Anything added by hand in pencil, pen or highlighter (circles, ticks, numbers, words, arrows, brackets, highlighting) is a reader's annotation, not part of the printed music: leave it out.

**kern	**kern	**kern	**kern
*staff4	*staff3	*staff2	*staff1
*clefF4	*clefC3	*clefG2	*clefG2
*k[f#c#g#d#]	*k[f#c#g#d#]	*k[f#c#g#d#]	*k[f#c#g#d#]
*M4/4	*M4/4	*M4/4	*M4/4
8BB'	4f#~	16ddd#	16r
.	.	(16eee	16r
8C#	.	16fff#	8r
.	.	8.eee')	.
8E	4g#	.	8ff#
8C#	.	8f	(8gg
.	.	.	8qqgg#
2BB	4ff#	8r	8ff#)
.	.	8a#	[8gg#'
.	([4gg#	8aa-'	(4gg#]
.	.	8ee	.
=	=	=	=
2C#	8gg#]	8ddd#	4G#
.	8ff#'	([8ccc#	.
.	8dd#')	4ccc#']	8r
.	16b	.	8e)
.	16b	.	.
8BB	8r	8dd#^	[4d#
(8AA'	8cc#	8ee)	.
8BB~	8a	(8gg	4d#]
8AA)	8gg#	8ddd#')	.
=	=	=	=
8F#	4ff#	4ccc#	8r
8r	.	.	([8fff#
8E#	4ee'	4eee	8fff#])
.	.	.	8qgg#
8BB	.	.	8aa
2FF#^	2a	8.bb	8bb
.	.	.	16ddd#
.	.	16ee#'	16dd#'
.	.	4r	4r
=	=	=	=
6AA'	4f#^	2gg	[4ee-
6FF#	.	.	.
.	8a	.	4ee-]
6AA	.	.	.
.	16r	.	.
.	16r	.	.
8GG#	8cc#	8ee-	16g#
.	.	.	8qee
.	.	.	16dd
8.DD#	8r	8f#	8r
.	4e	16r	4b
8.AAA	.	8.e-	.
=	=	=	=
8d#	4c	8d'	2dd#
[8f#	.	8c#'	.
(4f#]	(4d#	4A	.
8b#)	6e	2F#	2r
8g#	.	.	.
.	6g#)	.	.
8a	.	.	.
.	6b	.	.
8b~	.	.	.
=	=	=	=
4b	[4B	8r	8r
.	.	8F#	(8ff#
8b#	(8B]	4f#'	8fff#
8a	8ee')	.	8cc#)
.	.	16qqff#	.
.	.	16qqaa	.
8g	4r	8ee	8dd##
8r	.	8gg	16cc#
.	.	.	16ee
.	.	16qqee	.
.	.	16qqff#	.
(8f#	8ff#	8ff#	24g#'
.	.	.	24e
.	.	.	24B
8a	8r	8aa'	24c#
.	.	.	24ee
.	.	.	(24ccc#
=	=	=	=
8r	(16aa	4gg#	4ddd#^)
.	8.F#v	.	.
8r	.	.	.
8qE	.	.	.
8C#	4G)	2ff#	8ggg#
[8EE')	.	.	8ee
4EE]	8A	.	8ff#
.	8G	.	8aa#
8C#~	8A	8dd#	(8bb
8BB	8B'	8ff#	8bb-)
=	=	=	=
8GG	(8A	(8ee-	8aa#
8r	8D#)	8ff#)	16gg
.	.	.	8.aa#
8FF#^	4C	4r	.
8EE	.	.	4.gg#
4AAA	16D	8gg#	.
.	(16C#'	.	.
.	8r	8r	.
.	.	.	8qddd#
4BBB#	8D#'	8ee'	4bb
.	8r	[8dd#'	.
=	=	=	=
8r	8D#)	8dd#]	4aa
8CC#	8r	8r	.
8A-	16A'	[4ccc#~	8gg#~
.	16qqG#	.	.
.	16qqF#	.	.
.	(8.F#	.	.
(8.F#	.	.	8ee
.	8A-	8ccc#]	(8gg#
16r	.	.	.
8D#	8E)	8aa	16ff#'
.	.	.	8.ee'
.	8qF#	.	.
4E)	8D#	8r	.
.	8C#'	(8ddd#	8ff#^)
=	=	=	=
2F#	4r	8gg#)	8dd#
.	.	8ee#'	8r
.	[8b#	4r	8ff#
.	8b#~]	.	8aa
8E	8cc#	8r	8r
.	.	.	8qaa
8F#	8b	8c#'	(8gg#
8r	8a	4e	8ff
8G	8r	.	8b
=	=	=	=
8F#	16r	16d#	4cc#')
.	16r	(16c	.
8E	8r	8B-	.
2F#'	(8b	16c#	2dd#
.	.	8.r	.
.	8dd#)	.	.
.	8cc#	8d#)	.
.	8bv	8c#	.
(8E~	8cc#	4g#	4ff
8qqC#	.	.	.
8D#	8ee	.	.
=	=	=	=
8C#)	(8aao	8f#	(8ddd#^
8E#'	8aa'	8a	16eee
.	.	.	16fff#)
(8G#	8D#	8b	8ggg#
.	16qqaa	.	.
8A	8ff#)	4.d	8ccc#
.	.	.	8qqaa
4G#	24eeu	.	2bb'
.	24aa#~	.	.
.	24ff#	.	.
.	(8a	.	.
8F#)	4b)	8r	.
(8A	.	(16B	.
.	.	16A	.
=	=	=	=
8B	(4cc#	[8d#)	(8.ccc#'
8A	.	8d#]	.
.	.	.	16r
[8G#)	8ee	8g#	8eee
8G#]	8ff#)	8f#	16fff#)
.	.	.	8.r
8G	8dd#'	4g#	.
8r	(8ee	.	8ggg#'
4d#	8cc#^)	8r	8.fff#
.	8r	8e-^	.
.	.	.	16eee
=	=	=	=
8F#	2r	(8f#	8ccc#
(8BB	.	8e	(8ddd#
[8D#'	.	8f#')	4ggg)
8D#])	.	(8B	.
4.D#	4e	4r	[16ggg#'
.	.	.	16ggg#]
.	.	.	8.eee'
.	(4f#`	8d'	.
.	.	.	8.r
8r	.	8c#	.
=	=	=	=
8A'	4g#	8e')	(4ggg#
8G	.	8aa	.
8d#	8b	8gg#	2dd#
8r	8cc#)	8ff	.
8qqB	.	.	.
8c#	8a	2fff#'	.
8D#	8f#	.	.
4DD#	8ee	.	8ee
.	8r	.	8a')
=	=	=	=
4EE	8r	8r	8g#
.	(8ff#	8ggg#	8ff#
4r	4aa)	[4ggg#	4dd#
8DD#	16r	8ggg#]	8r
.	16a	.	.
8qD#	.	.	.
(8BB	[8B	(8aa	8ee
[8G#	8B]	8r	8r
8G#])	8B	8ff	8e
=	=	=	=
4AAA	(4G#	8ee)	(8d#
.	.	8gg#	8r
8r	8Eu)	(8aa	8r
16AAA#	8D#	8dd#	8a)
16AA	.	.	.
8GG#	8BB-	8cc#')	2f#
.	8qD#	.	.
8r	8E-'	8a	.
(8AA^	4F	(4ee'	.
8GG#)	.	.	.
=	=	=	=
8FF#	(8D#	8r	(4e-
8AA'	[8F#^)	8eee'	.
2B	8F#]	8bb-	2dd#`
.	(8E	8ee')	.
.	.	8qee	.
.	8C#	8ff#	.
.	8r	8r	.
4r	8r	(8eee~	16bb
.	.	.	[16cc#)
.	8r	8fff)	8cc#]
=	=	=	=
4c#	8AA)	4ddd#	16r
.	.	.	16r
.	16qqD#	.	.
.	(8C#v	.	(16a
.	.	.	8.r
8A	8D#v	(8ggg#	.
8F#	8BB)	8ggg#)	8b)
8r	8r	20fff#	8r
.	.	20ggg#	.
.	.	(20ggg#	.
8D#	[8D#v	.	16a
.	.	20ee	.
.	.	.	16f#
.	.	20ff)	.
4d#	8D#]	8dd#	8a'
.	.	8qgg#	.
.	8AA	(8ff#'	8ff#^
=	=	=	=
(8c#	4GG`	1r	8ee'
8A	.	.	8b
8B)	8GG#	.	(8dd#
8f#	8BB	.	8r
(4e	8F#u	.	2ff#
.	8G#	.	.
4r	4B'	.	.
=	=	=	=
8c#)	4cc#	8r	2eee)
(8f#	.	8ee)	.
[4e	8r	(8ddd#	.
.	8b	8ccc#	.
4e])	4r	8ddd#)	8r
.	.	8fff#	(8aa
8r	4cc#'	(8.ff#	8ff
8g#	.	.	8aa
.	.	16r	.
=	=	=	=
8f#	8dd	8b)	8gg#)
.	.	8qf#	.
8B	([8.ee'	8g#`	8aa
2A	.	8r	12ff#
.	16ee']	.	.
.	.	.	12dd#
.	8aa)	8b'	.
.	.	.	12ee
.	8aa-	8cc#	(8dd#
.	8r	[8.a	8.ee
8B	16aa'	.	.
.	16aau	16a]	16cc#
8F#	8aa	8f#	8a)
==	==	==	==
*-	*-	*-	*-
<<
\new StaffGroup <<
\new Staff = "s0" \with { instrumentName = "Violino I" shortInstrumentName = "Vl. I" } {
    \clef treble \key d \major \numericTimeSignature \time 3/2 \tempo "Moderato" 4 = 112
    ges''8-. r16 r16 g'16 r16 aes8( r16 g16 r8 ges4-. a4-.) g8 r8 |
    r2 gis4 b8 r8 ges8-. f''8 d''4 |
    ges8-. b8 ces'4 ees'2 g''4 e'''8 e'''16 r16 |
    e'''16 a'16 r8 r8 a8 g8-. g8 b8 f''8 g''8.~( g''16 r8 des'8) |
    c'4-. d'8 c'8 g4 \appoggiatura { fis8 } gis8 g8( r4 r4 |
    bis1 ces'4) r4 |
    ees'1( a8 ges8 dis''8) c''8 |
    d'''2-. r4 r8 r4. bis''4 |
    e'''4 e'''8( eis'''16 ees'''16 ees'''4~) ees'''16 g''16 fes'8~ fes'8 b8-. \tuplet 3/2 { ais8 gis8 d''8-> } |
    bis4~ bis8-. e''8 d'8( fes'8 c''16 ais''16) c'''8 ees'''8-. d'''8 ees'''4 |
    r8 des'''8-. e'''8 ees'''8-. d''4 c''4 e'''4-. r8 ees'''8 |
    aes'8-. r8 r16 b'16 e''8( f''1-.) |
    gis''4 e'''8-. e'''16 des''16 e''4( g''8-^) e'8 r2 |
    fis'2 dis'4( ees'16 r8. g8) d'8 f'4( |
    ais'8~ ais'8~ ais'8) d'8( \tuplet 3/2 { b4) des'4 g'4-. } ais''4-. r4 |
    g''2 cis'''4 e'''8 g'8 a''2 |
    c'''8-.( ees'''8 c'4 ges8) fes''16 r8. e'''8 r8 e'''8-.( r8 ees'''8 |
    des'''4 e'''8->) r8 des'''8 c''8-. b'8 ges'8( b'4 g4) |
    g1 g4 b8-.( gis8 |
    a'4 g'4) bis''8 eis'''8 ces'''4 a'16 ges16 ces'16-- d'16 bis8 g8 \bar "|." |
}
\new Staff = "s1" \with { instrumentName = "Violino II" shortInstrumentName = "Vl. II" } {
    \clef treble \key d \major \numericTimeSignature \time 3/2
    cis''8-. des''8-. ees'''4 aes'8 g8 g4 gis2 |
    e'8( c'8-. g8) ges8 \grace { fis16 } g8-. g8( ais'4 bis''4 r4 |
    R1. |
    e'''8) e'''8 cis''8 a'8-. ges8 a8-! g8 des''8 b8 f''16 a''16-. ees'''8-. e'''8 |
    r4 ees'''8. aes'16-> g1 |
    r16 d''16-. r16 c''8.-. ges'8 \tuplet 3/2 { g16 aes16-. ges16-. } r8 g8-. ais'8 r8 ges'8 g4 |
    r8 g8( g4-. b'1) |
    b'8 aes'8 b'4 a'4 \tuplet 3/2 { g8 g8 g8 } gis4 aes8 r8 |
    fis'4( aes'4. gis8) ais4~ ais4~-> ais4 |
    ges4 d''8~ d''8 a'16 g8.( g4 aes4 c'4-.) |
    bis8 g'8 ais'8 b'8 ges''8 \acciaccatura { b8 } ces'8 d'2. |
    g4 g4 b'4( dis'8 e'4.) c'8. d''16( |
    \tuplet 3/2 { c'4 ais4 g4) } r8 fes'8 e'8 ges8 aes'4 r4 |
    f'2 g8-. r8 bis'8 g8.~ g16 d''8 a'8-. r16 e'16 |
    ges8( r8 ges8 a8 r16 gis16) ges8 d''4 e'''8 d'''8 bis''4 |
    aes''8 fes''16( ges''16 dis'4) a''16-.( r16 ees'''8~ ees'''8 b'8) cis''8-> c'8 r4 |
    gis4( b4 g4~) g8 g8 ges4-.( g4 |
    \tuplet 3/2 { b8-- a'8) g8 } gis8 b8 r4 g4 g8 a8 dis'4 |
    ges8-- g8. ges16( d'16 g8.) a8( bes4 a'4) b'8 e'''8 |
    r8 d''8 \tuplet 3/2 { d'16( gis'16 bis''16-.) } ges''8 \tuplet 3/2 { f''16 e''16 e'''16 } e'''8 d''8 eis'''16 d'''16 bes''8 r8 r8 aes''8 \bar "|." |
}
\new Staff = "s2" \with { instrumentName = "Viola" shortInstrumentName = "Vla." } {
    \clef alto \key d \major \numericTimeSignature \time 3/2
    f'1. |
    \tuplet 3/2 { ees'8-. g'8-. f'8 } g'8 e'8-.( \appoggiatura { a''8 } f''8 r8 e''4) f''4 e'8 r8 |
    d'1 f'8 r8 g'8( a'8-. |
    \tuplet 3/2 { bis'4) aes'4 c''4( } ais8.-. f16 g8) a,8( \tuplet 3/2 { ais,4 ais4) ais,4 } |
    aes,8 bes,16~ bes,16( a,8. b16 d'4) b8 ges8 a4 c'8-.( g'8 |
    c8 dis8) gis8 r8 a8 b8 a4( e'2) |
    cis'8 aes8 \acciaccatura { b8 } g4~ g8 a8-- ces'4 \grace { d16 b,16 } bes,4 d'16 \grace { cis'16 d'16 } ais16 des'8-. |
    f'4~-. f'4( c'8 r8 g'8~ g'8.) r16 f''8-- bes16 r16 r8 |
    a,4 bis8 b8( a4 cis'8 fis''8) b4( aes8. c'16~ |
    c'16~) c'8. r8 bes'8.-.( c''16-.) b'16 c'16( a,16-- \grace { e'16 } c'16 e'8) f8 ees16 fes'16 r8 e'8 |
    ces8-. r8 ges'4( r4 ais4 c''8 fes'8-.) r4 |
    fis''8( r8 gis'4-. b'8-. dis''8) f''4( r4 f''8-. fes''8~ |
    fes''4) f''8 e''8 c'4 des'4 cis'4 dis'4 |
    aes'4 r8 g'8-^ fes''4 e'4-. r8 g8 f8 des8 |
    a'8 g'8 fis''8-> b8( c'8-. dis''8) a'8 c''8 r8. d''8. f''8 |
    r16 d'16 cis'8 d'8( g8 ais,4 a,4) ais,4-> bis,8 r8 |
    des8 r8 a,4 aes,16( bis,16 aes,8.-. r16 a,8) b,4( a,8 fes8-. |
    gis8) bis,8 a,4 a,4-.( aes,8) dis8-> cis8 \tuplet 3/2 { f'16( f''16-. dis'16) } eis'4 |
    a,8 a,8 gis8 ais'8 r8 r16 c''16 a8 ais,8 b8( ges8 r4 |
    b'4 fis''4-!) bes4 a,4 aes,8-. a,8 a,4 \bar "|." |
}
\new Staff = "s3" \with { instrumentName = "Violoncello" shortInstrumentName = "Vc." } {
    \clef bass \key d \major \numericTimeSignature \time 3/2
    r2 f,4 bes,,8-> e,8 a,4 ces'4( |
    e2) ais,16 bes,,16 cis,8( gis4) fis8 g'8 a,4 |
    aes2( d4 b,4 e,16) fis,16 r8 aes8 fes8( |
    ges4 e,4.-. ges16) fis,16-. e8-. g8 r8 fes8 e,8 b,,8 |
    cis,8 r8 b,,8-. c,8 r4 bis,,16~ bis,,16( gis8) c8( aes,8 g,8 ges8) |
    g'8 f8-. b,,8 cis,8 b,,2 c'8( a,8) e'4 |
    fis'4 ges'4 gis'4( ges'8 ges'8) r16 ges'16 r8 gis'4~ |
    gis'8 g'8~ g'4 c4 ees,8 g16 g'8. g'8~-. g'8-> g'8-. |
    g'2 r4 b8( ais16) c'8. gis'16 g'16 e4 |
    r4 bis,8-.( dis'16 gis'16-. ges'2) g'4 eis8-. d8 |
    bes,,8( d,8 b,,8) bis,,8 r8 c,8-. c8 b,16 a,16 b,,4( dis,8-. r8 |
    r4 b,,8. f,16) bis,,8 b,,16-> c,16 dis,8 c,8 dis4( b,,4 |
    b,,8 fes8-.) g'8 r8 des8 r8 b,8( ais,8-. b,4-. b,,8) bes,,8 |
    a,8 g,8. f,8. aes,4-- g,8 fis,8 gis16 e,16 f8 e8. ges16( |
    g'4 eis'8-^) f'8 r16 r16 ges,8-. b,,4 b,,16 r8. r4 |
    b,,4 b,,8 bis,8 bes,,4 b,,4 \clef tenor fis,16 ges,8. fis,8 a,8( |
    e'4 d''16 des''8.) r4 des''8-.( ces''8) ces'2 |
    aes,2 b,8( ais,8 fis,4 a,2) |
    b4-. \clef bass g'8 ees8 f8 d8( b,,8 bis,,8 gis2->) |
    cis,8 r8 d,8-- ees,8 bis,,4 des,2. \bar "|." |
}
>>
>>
-------
(PROBLEM TO WORK ON):
Show, copied in full, each line above that contains the string "instrumentName".

(WRITTEN REPLY):
\new Staff = "s0" \with { instrumentName = "Violino I" shortInstrumentName = "Vl. I" } {
\new Staff = "s1" \with { instrumentName = "Violino II" shortInstrumentName = "Vl. II" } {
\new Staff = "s2" \with { instrumentName = "Viola" shortInstrumentName = "Vla." } {
\new Staff = "s3" \with { instrumentName = "Violoncello" shortInstrumentName = "Vc." } {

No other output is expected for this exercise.